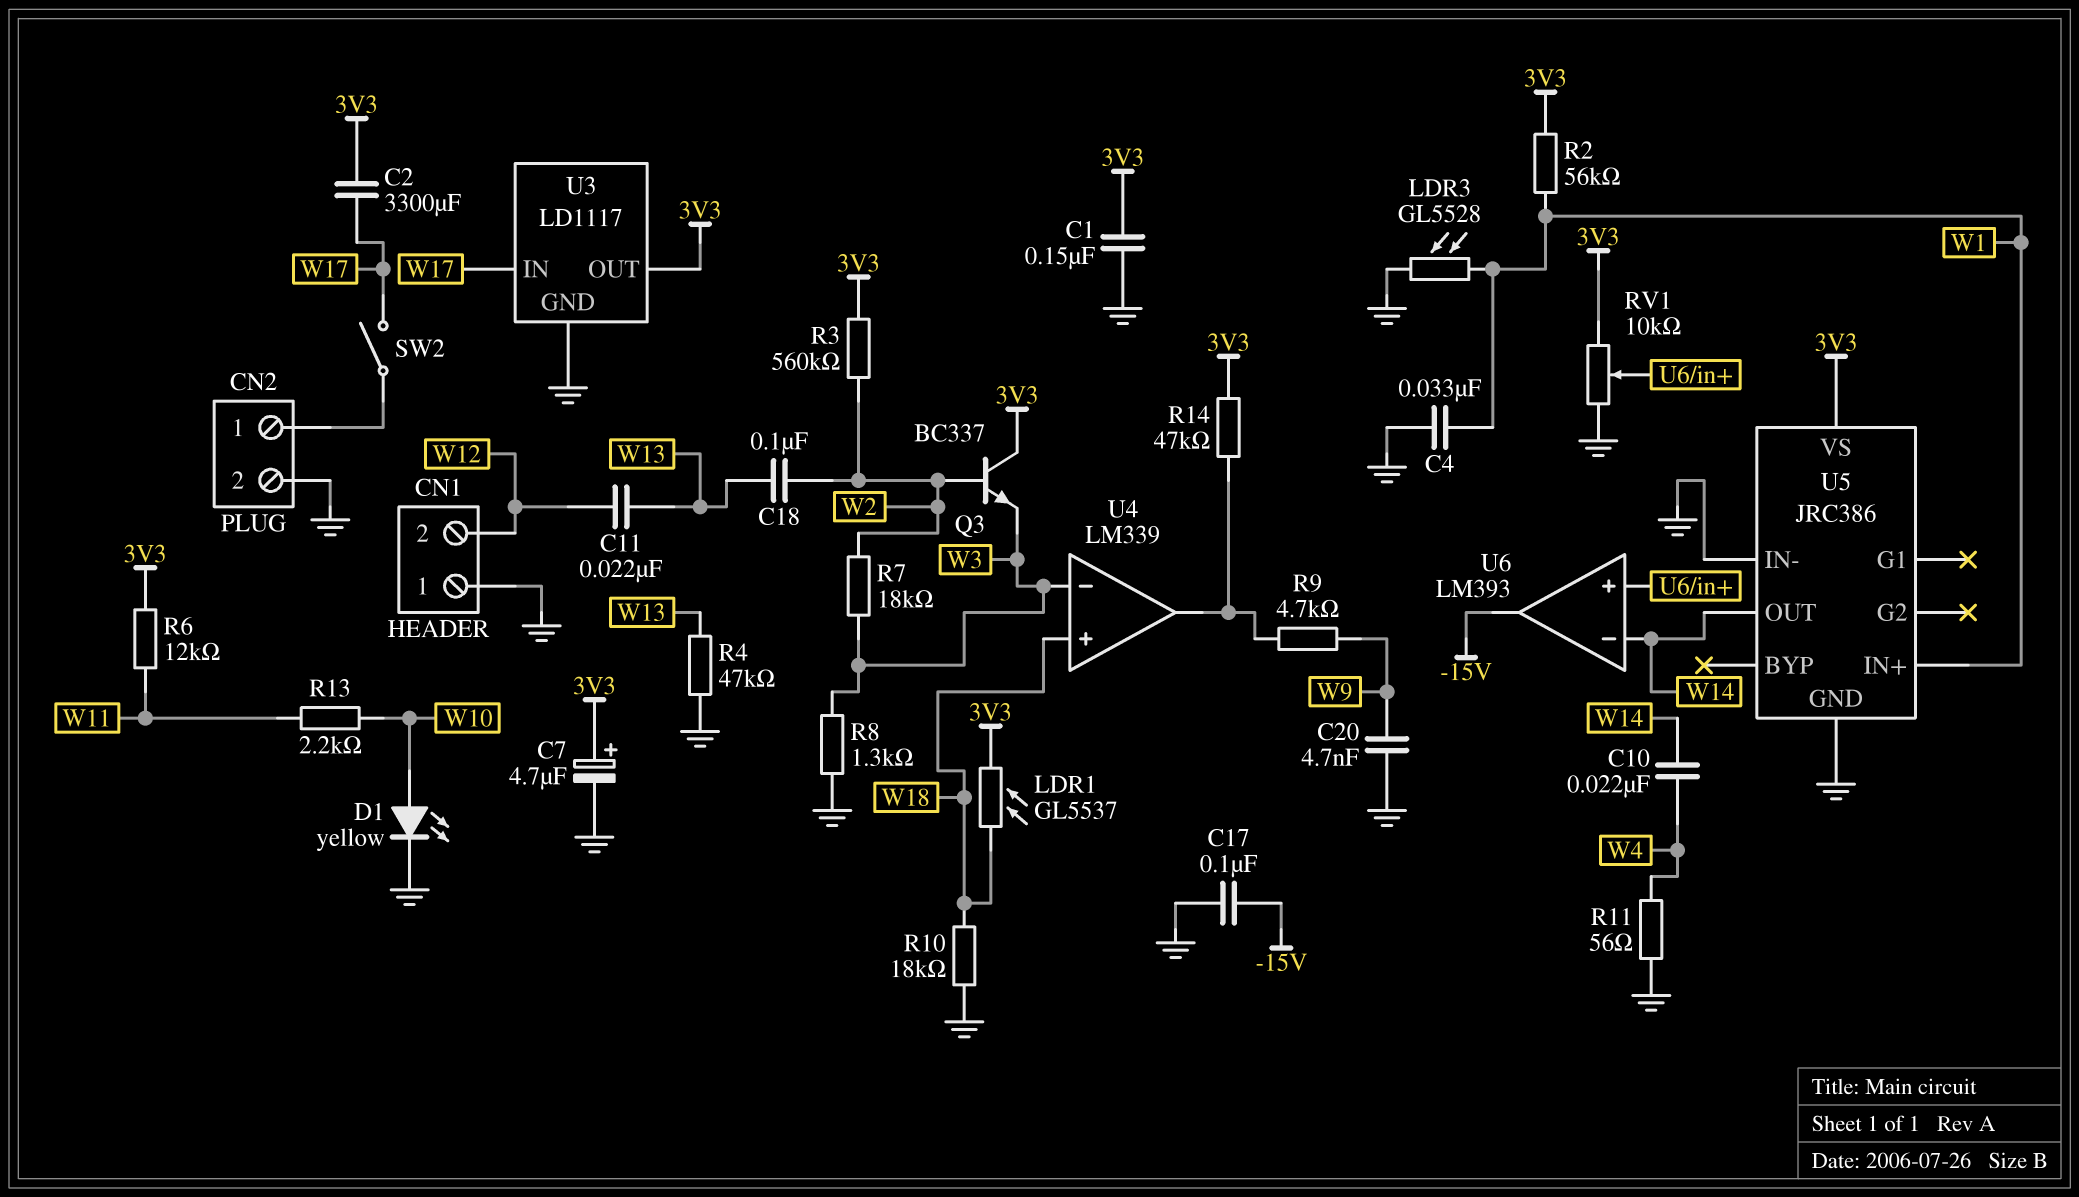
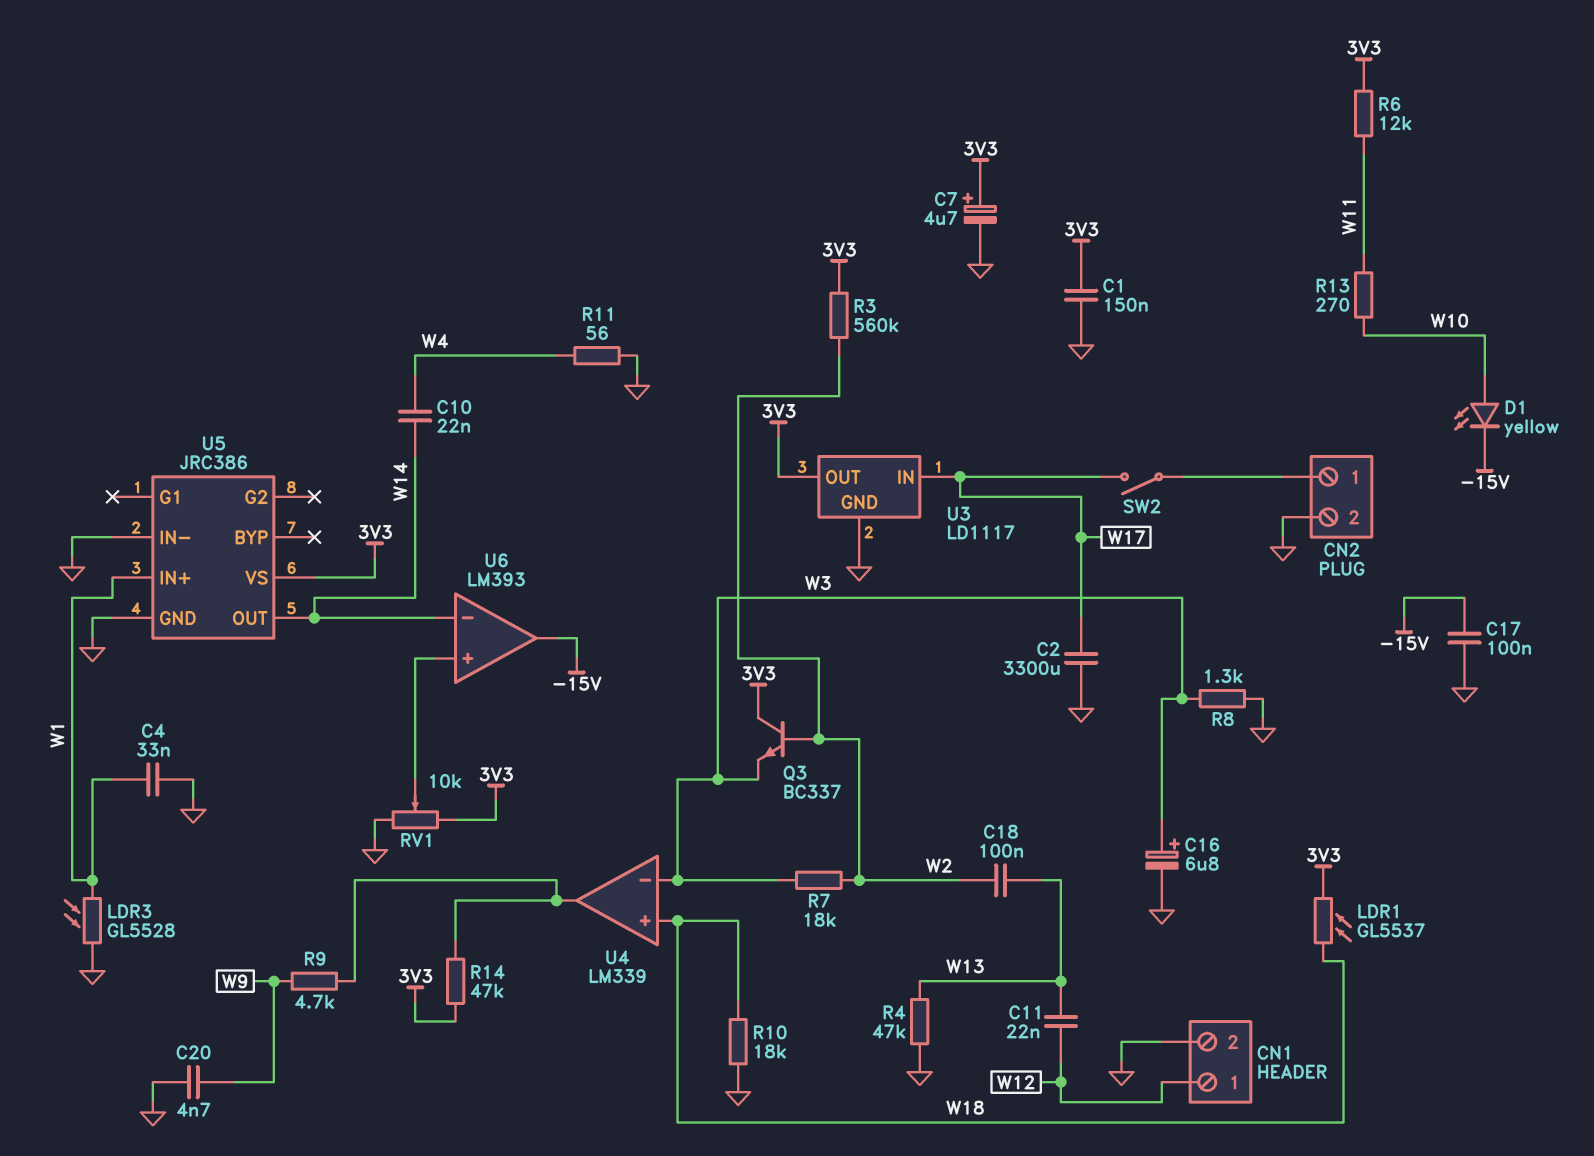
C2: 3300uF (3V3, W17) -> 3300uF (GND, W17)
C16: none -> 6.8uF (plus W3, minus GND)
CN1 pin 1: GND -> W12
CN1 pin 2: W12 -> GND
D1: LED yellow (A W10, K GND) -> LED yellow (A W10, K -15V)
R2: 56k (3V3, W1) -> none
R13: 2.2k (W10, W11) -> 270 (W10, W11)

* * *

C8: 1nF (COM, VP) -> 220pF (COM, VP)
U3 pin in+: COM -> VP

* Aim of the task: Count each line of the data where the word "none" appears, then reply with the total only.

* Output for this task: 2